Task -> Reproduce exactly the lines beginning with the line that contains "HALL2: SS49E -> none" and ending at the final line of the material below.

Source data ->
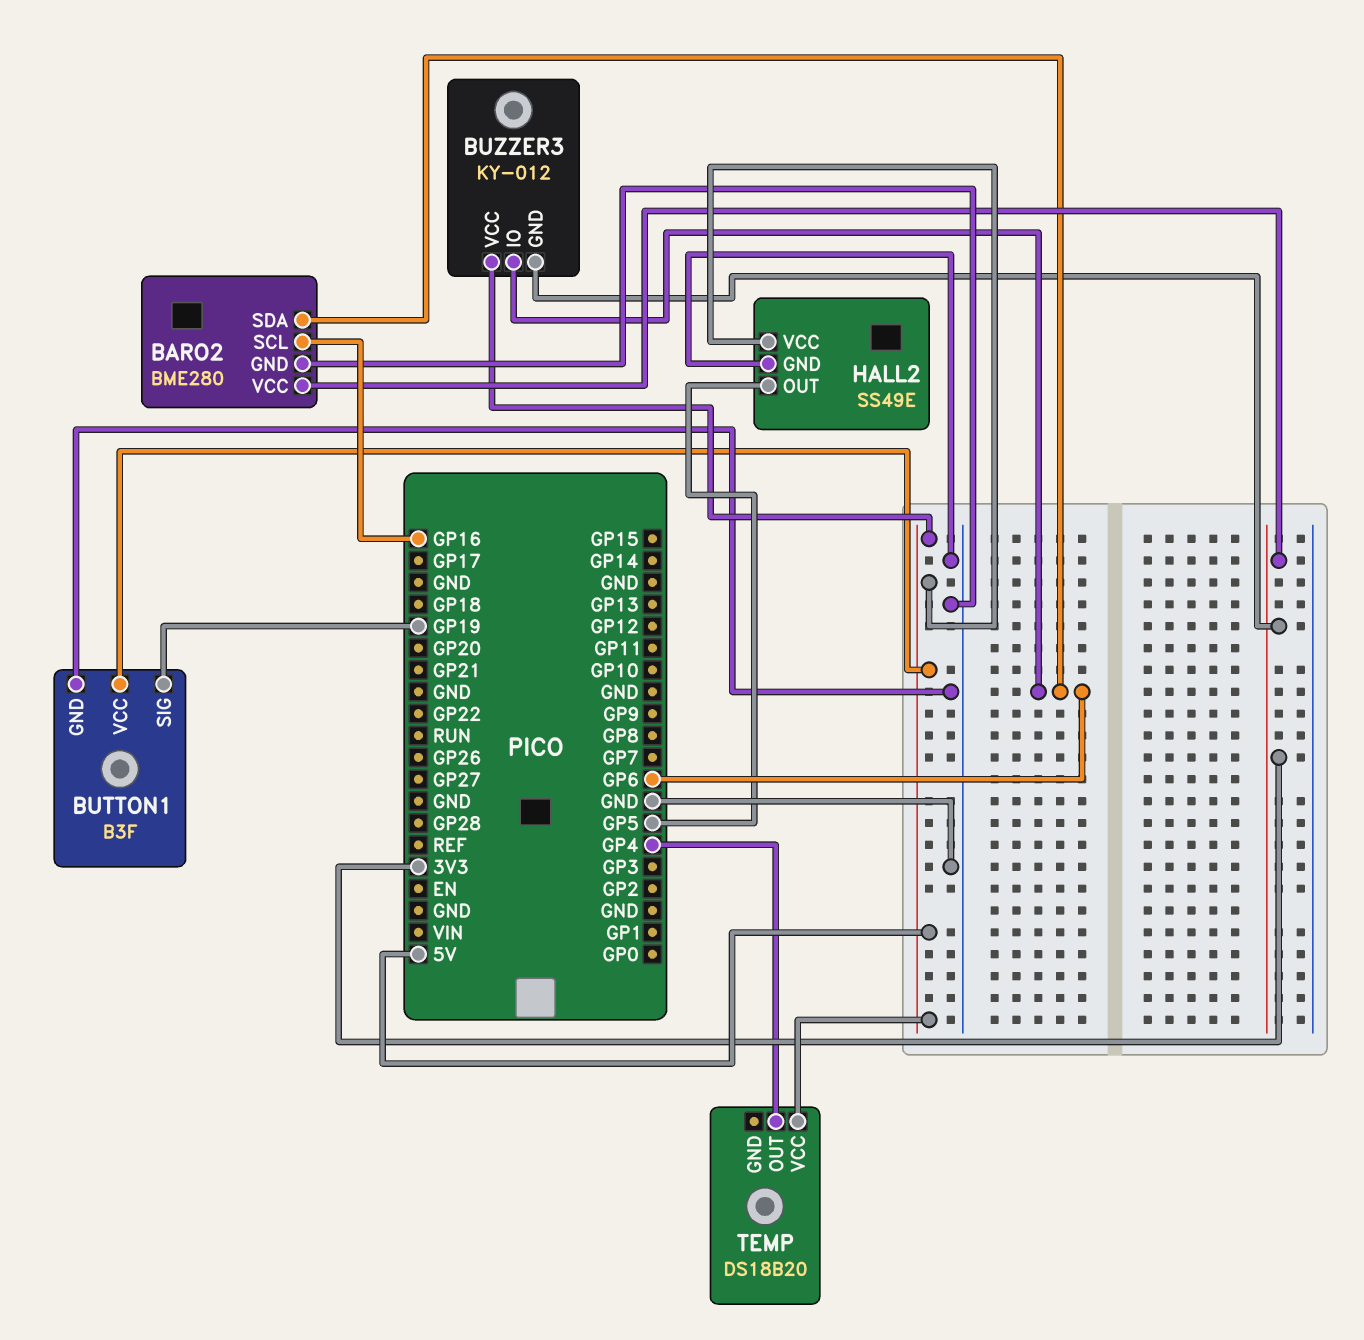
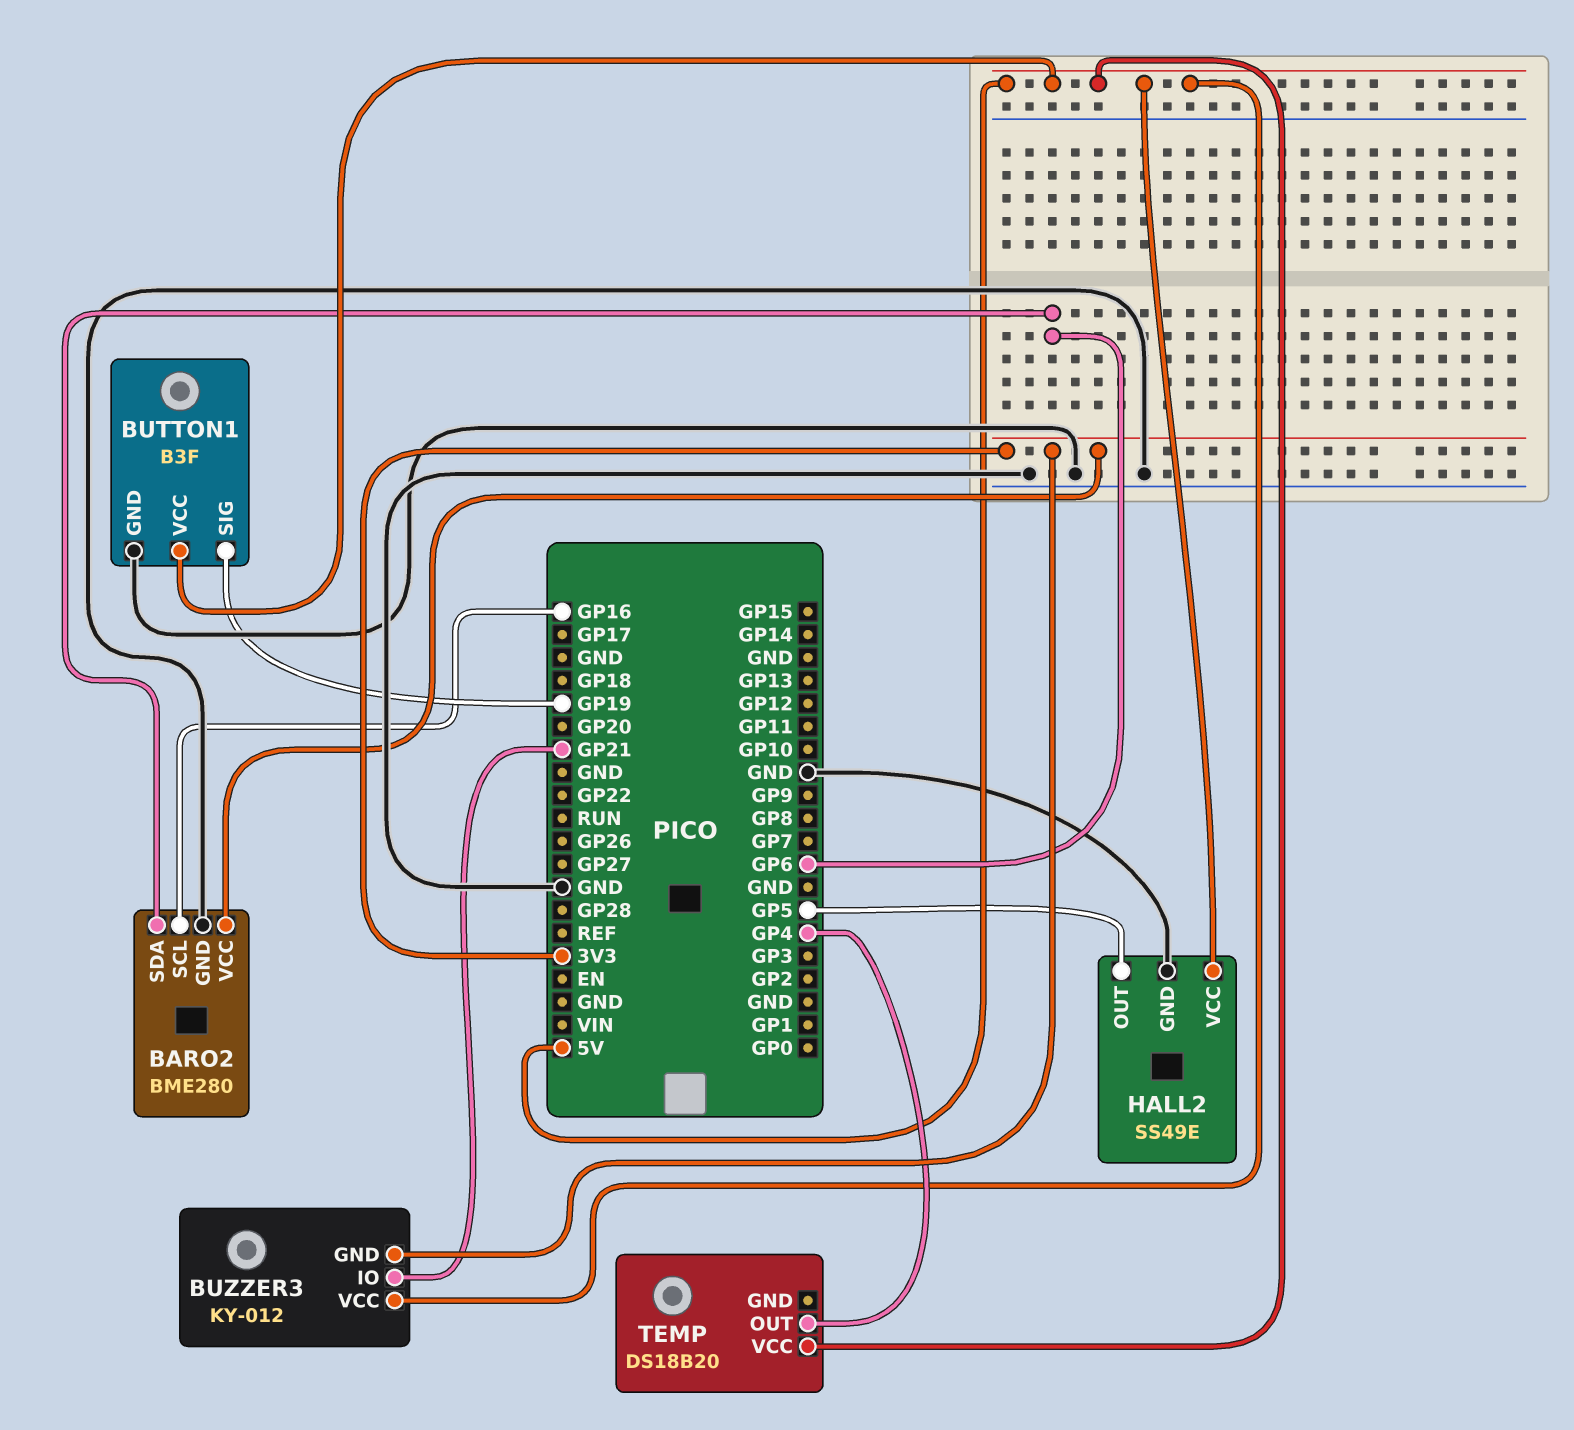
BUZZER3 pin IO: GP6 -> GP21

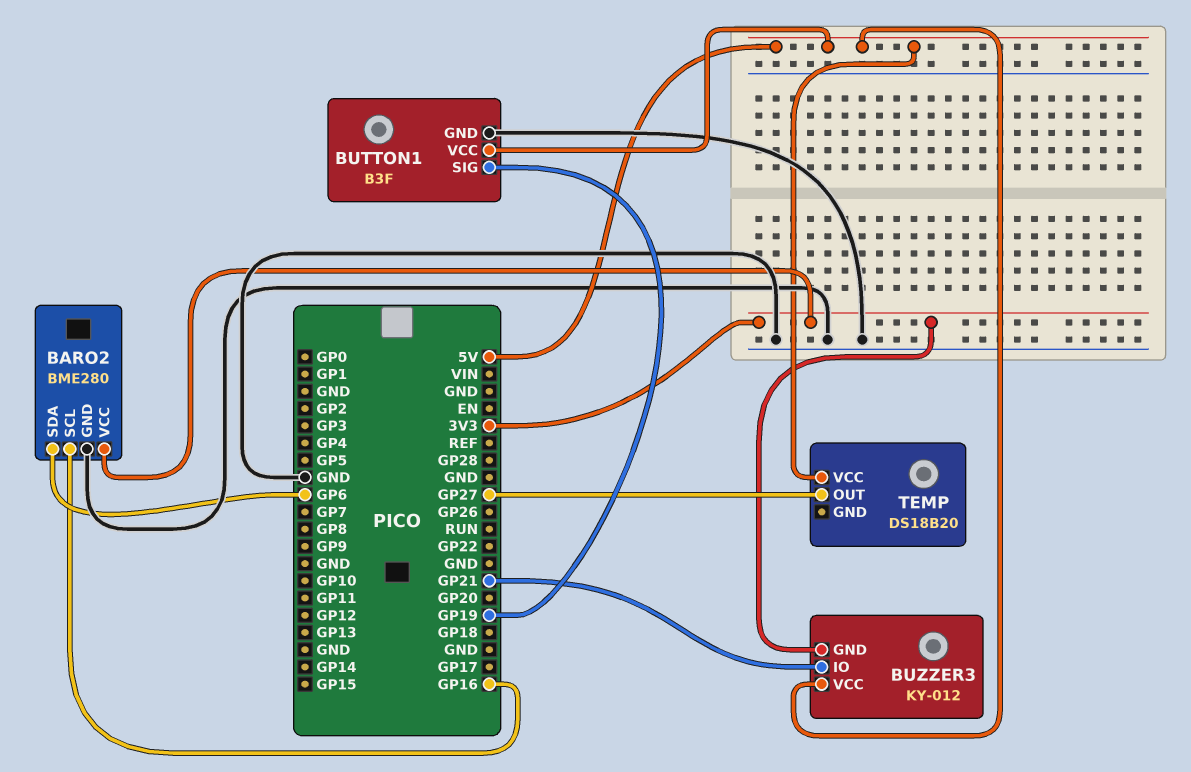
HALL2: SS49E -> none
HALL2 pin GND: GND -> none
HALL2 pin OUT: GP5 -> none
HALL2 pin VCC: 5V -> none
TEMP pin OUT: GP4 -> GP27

Written answer ->
HALL2: SS49E -> none
HALL2 pin GND: GND -> none
HALL2 pin OUT: GP5 -> none
HALL2 pin VCC: 5V -> none
TEMP pin OUT: GP4 -> GP27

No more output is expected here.